EXERCISE OBJECTIVE> Return each line of the records that contains the string "gisis".

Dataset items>

--

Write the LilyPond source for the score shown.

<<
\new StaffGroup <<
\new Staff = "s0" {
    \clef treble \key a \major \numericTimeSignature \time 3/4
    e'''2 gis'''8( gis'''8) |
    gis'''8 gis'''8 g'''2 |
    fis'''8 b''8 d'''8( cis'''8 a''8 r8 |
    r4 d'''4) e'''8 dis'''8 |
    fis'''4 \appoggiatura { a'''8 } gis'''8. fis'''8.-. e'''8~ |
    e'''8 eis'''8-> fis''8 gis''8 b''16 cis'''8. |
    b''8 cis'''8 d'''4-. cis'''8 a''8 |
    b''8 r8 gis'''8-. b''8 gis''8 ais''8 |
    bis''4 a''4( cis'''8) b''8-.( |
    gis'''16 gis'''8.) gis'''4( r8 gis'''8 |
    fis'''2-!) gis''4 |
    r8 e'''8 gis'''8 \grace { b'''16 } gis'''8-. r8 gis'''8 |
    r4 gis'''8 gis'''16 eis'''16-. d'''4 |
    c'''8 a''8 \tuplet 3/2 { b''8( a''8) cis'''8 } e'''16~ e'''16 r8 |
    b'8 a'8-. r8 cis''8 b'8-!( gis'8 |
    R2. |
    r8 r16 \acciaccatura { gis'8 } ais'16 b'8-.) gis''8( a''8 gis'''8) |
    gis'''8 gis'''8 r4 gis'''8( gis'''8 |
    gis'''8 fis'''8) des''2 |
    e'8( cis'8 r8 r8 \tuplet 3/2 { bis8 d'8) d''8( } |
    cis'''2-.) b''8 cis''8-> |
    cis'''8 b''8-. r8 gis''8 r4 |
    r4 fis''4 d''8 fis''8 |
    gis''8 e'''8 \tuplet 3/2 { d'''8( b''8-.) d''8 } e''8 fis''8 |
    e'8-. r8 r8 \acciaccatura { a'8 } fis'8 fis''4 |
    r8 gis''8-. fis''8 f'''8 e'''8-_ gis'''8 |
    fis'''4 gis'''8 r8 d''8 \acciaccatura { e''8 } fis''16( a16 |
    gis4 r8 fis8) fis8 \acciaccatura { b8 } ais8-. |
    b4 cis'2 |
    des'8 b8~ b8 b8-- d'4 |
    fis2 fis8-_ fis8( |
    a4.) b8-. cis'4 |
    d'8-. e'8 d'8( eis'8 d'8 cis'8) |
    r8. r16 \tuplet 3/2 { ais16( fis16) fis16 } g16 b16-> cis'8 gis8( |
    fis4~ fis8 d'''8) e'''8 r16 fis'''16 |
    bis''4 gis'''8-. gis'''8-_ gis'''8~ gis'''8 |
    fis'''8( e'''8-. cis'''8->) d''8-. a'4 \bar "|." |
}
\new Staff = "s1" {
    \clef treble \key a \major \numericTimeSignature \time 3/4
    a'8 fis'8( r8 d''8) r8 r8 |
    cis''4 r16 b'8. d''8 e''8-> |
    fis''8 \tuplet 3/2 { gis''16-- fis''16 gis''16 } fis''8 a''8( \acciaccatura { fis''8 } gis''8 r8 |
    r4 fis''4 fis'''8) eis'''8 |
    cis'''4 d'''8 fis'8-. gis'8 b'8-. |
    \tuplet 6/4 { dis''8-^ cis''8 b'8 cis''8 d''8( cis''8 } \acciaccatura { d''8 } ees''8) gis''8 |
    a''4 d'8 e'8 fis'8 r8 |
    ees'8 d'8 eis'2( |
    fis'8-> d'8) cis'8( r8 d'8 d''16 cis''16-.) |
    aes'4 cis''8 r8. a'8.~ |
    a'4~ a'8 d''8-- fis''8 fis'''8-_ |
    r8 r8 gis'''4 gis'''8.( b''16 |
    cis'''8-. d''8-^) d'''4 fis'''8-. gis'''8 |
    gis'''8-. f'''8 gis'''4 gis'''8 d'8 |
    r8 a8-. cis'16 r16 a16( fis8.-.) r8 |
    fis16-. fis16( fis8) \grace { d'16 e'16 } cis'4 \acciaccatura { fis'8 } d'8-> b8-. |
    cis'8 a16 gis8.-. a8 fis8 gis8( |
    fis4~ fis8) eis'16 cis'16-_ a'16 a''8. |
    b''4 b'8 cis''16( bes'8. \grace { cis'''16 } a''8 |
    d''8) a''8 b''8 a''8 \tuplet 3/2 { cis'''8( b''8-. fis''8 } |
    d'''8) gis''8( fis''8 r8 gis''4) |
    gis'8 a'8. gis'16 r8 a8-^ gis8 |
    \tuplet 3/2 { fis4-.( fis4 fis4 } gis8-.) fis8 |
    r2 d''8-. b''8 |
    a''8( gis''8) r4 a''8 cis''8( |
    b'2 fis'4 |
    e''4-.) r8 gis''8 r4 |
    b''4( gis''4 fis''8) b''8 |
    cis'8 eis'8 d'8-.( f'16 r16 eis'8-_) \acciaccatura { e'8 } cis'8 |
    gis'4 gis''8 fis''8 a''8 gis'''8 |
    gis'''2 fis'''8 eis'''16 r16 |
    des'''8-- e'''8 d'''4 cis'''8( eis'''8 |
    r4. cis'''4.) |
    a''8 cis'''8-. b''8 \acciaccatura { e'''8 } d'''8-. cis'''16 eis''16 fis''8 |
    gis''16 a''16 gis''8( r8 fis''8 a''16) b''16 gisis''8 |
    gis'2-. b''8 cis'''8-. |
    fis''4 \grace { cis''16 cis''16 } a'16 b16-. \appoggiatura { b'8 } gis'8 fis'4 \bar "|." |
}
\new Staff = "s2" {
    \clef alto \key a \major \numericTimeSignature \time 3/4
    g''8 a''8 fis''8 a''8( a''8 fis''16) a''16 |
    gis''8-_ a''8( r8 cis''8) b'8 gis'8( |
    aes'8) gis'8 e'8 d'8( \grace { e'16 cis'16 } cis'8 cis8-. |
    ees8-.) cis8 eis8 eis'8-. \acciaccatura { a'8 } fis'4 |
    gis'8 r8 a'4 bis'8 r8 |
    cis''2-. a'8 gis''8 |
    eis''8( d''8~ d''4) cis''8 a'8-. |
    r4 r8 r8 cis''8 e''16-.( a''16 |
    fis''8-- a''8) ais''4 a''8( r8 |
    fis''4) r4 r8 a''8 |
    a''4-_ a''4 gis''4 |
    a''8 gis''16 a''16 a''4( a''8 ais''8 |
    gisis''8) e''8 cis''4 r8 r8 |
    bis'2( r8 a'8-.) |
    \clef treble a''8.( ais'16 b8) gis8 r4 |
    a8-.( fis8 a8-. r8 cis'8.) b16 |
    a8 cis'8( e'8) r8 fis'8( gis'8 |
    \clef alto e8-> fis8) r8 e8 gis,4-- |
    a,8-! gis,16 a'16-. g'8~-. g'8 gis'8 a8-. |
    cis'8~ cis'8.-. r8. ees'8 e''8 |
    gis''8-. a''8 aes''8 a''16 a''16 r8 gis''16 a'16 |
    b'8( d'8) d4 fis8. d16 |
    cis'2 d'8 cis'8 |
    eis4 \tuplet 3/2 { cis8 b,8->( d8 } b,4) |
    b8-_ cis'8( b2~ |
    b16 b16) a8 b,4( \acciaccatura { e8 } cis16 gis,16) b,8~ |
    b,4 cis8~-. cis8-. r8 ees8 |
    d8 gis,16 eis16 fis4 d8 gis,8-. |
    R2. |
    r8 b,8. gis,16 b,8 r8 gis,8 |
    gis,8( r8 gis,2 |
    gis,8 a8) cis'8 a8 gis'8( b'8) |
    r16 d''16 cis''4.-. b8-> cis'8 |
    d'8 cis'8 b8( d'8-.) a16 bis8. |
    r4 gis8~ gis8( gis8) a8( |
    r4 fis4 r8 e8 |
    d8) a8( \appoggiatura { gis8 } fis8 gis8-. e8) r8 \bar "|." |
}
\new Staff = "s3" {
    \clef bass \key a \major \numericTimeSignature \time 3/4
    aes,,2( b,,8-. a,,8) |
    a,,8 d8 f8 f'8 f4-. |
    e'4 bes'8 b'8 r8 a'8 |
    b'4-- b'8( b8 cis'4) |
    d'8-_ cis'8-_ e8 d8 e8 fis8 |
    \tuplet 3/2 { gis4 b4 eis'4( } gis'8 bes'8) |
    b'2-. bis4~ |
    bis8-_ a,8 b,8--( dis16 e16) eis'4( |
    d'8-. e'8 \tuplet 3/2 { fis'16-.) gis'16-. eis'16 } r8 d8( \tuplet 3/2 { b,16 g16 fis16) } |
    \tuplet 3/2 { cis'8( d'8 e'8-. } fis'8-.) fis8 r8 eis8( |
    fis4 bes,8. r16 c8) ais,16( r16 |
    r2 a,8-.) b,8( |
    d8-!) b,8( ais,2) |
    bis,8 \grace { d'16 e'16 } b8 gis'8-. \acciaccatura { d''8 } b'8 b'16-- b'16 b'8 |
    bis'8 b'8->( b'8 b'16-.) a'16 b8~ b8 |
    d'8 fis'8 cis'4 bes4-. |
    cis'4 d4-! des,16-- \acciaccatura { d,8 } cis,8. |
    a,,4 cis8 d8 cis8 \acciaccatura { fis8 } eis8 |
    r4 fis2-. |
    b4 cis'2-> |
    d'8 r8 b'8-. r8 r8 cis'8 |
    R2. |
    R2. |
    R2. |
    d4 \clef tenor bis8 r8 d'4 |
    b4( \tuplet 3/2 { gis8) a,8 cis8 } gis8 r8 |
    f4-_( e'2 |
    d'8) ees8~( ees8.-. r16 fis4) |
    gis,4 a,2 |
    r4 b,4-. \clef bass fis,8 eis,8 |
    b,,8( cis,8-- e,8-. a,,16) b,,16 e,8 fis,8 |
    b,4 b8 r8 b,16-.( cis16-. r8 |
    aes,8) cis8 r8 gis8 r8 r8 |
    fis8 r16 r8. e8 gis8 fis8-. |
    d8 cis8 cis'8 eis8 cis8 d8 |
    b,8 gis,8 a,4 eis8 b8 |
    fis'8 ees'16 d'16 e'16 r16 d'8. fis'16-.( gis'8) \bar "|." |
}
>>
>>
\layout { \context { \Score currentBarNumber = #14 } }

--

WRITTEN RESPONSE>
    gis''16 a''16 gis''8( r8 fis''8 a''16) b''16 gisis''8 |
    gisis''8) e''8 cis''4 r8 r8 |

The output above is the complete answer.